Stored dataset items:
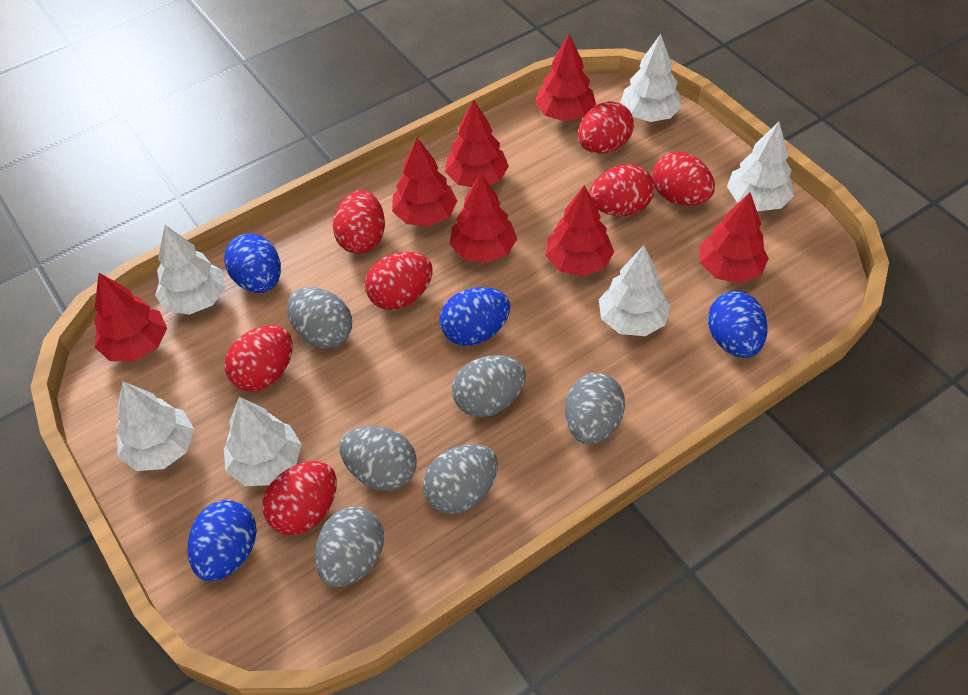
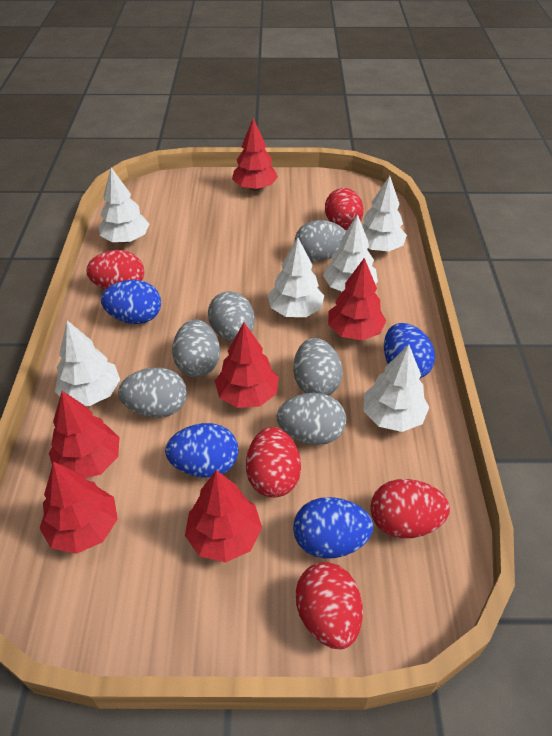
red egg: 7 -> 5
red tree: 7 -> 6

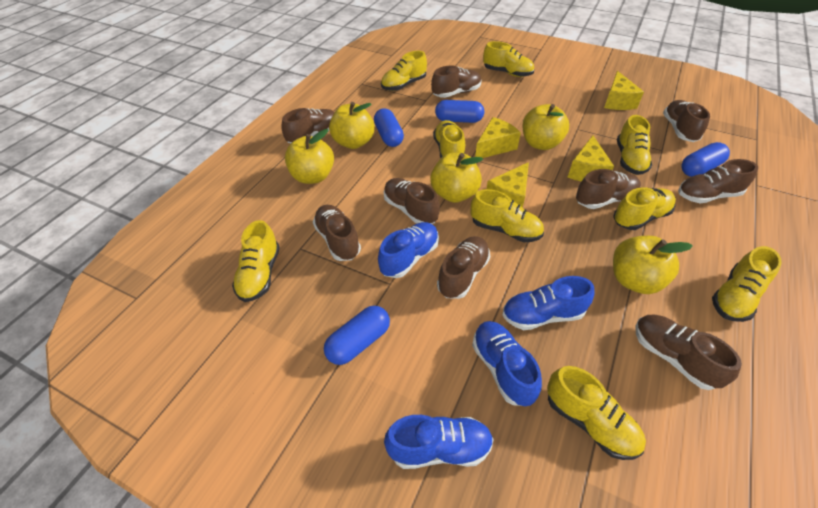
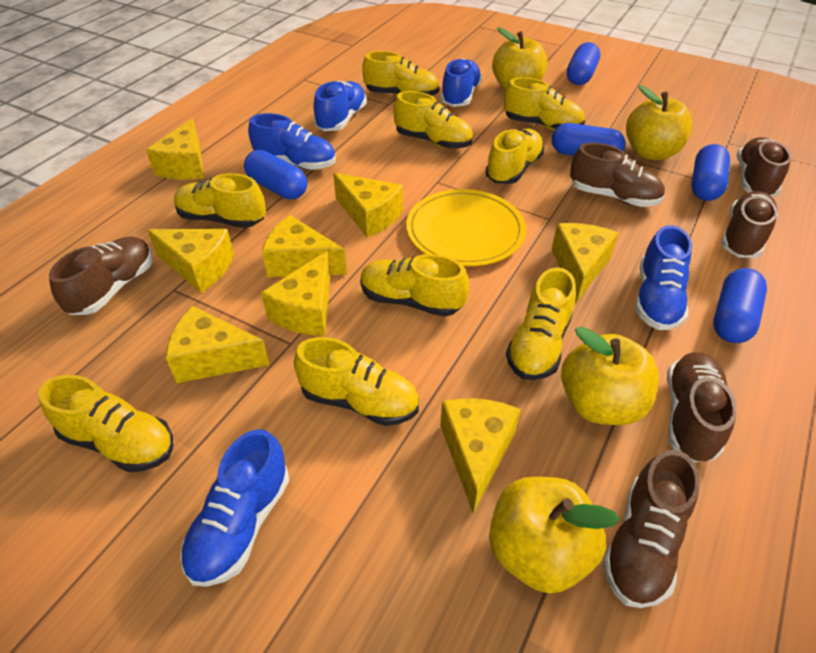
blue capsule: 4 -> 5
blue shoe: 4 -> 5
brown shoe: 9 -> 6
yellow apple: 5 -> 4
yellow cheese: 4 -> 8
yellow plate: 0 -> 1

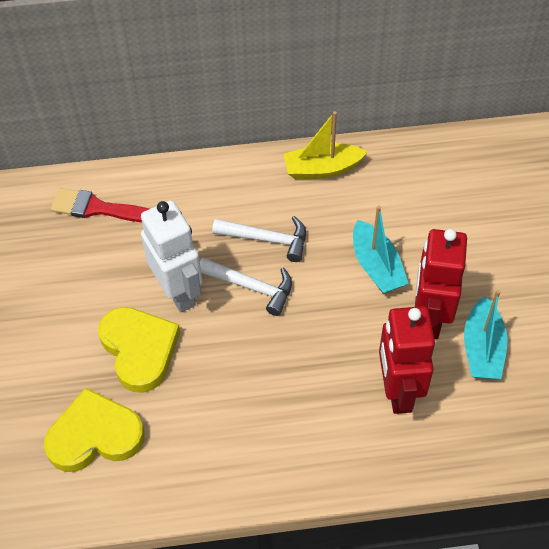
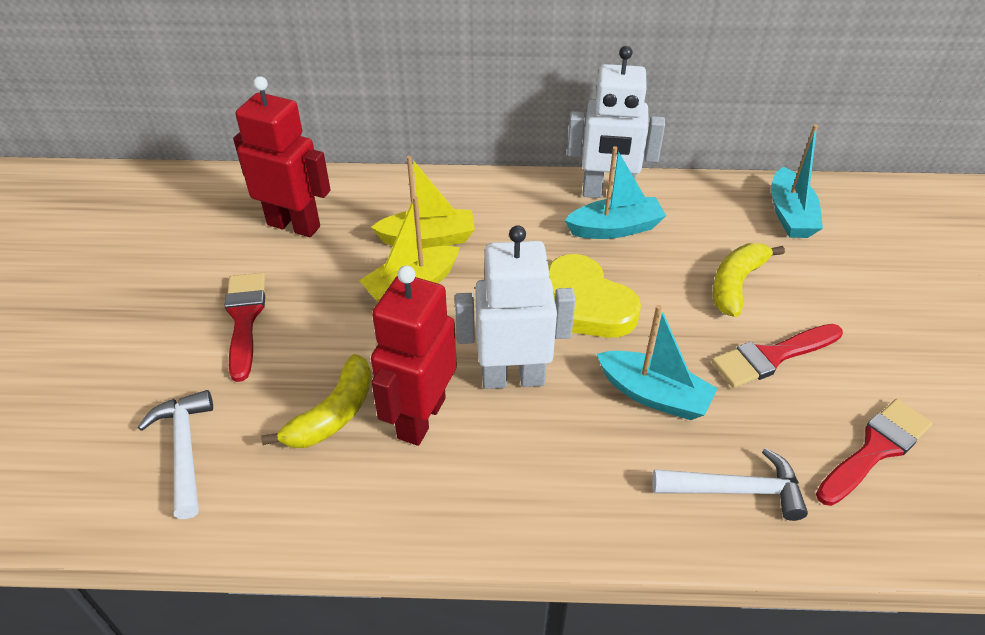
red brush: 1 -> 3
turquoise boat: 2 -> 3
white robot: 1 -> 2
yellow banana: 0 -> 2
yellow boat: 1 -> 2
yellow heart: 2 -> 1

■ **PROBLEM TO SOLVE**
Where the line with "yellow apple: 5 -> 4" appears in the entries above, begin there and restate every line to the end word for word, minus the pictures.

■ **WRITTEN RESPONSE**
yellow apple: 5 -> 4
yellow cheese: 4 -> 8
yellow plate: 0 -> 1

red brush: 1 -> 3
turquoise boat: 2 -> 3
white robot: 1 -> 2
yellow banana: 0 -> 2
yellow boat: 1 -> 2
yellow heart: 2 -> 1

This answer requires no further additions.